- **About this exercise**: In the listing below, find the line containing "(403, 180) = (312, 164): orange" and the line containing "camera: 80 degrees left, 20 degrees down", then copy exactly everything from the first through the second, except the pictures.

------------------------

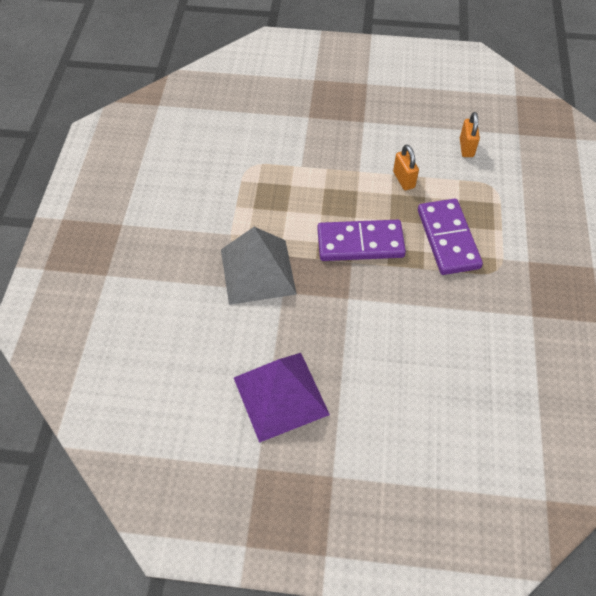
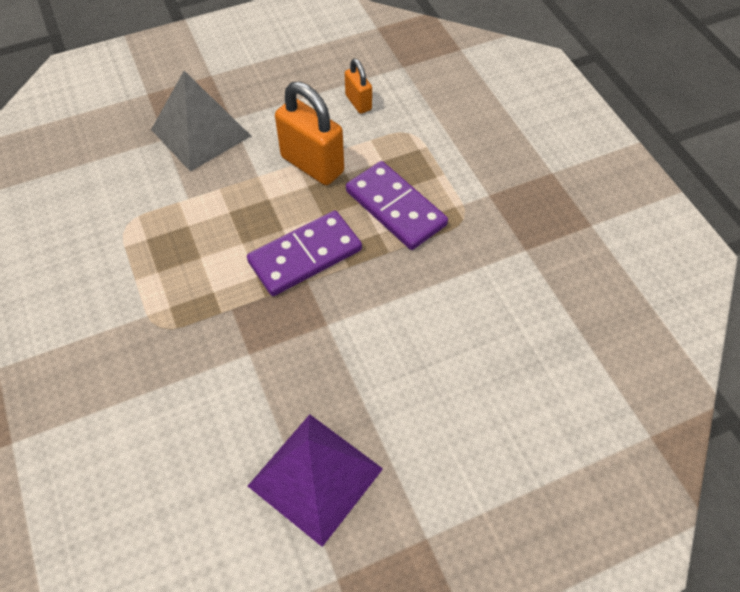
camera: 30 degrees left, 0 degrees up
(257, 271) = (205, 344): grey pyramid -> grey pyramid (200, 132)
(403, 180) = (312, 164): orange padlock -> orange padlock, size x1.86

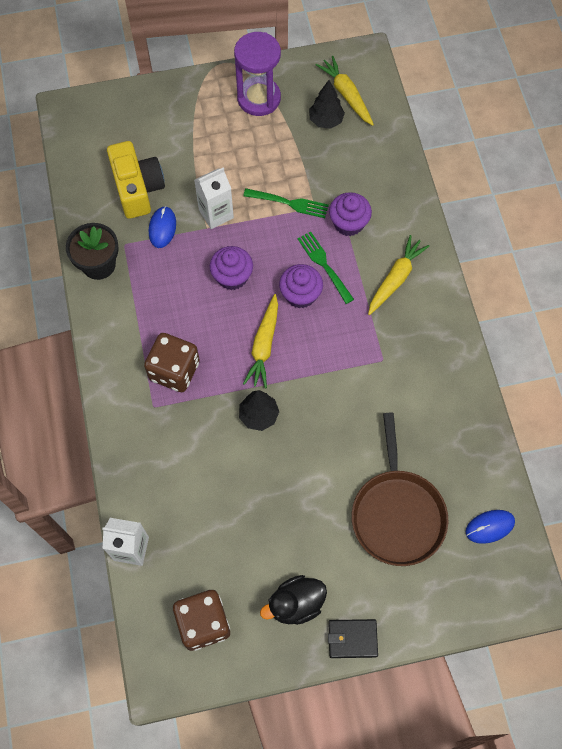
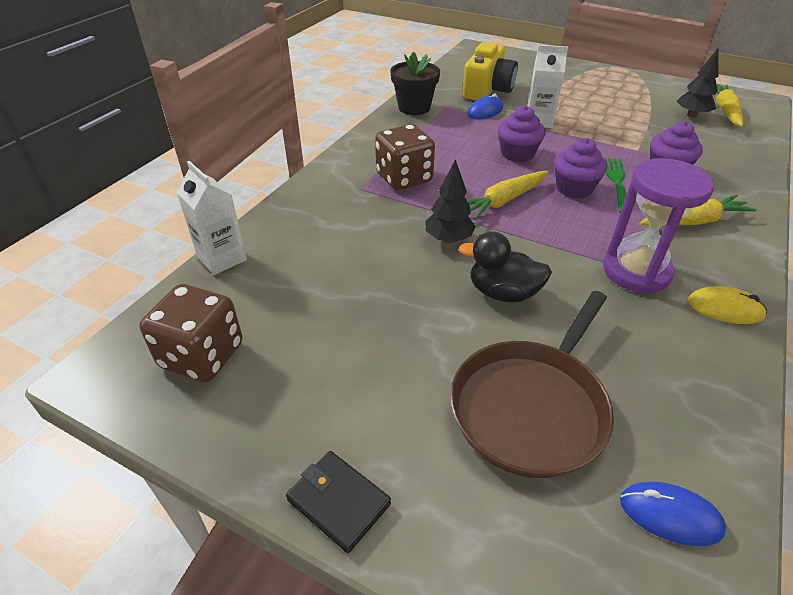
camera: 40 degrees right, 25 degrees down
(259, 98) = (636, 88): purple hourglass -> purple hourglass (636, 271)
(288, 203) = (613, 139): green fork -> none
(295, 604) = (313, 409): black duck -> black duck (503, 293)
(451, 358) = (725, 308): none -> yellow mouse

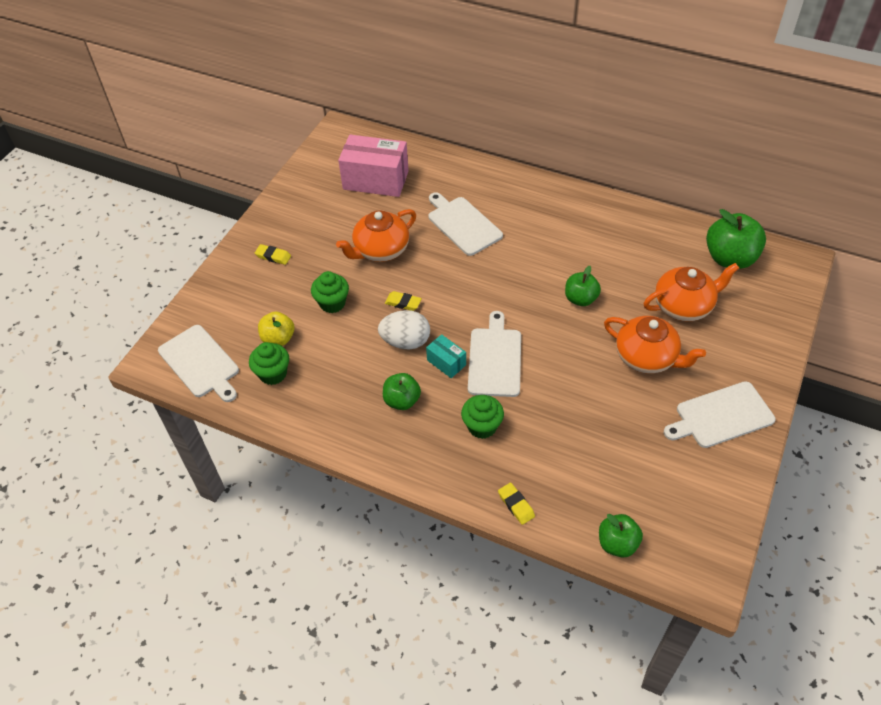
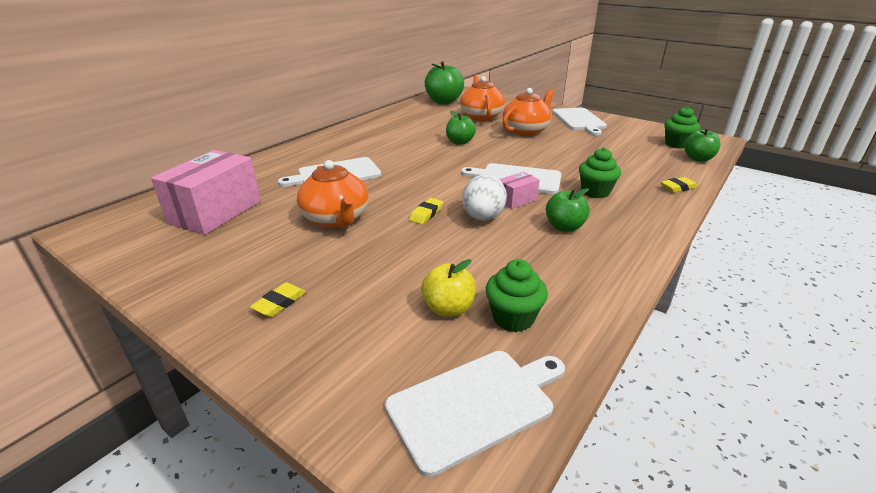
camera: 80 degrees left, 20 degrees down
(332, 303) = (403, 258): green cupcake -> green cupcake (676, 144)
(446, 362) = (516, 200): turquoise box -> pink box

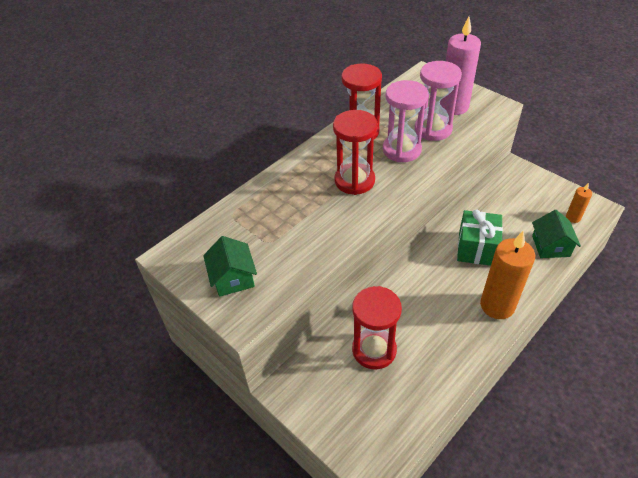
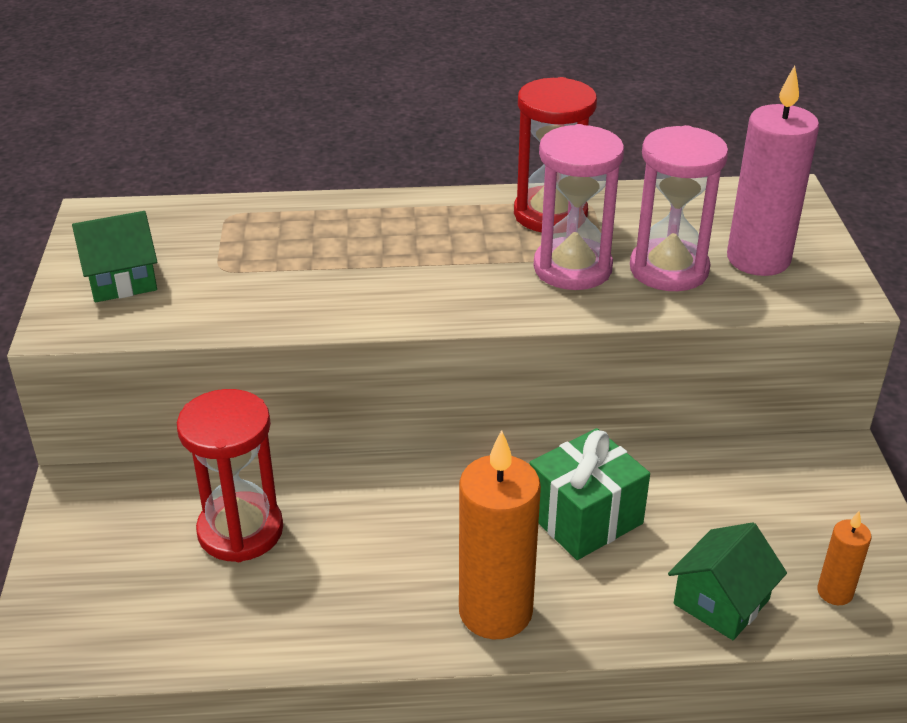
camera: 40 degrees right, 10 degrees down
(233, 278) = (121, 280): green house -> green house turned 45 degrees clockwise
(354, 181) = (439, 266): red hourglass -> none

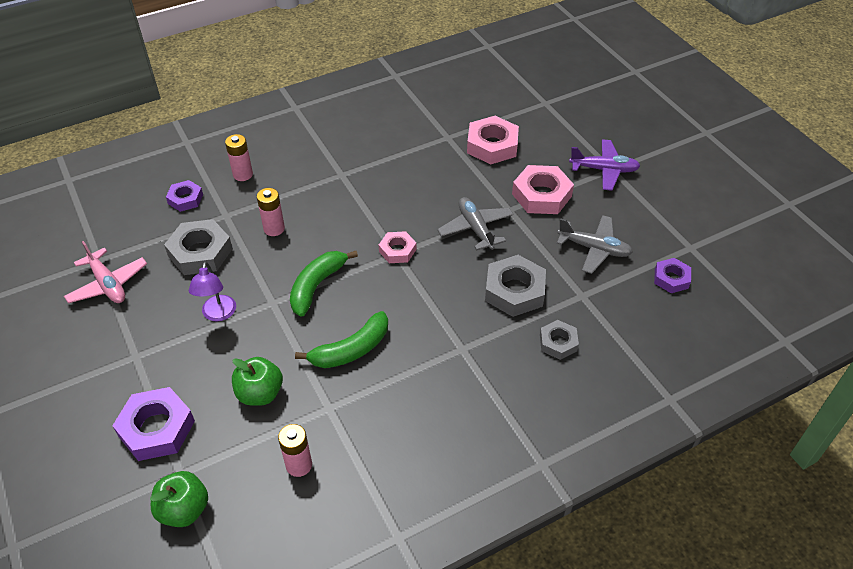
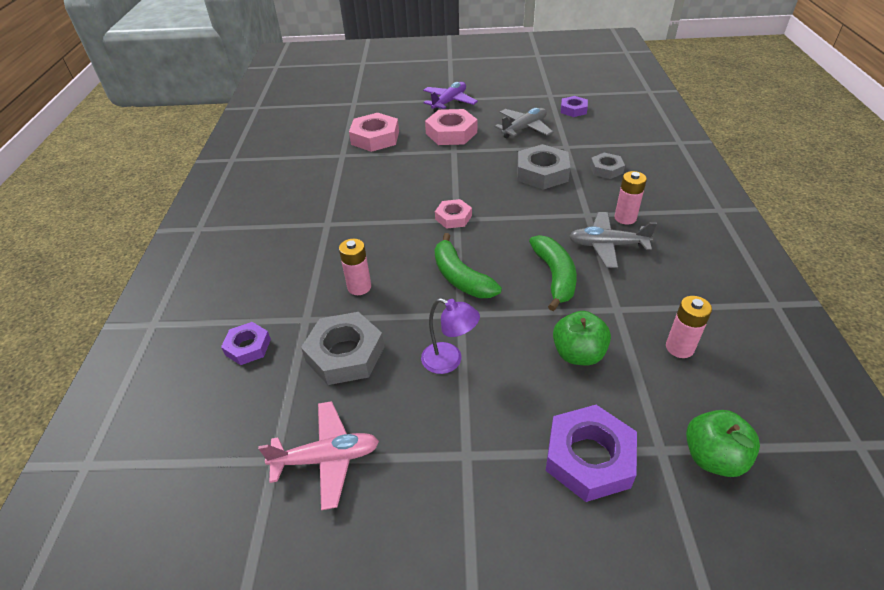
camera: 60 degrees left, 5 degrees down
(243, 174) = (257, 290): pink battery -> pink battery (625, 218)
(475, 228) = (461, 171): grey plane -> grey plane (607, 245)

------------------------

- **Solution to the exercise**:
(403, 180) = (312, 164): orange padlock -> orange padlock, size x1.86

camera: 40 degrees right, 25 degrees down
(259, 98) = (636, 88): purple hourglass -> purple hourglass (636, 271)
(288, 203) = (613, 139): green fork -> none
(295, 604) = (313, 409): black duck -> black duck (503, 293)
(451, 358) = (725, 308): none -> yellow mouse

camera: 80 degrees left, 20 degrees down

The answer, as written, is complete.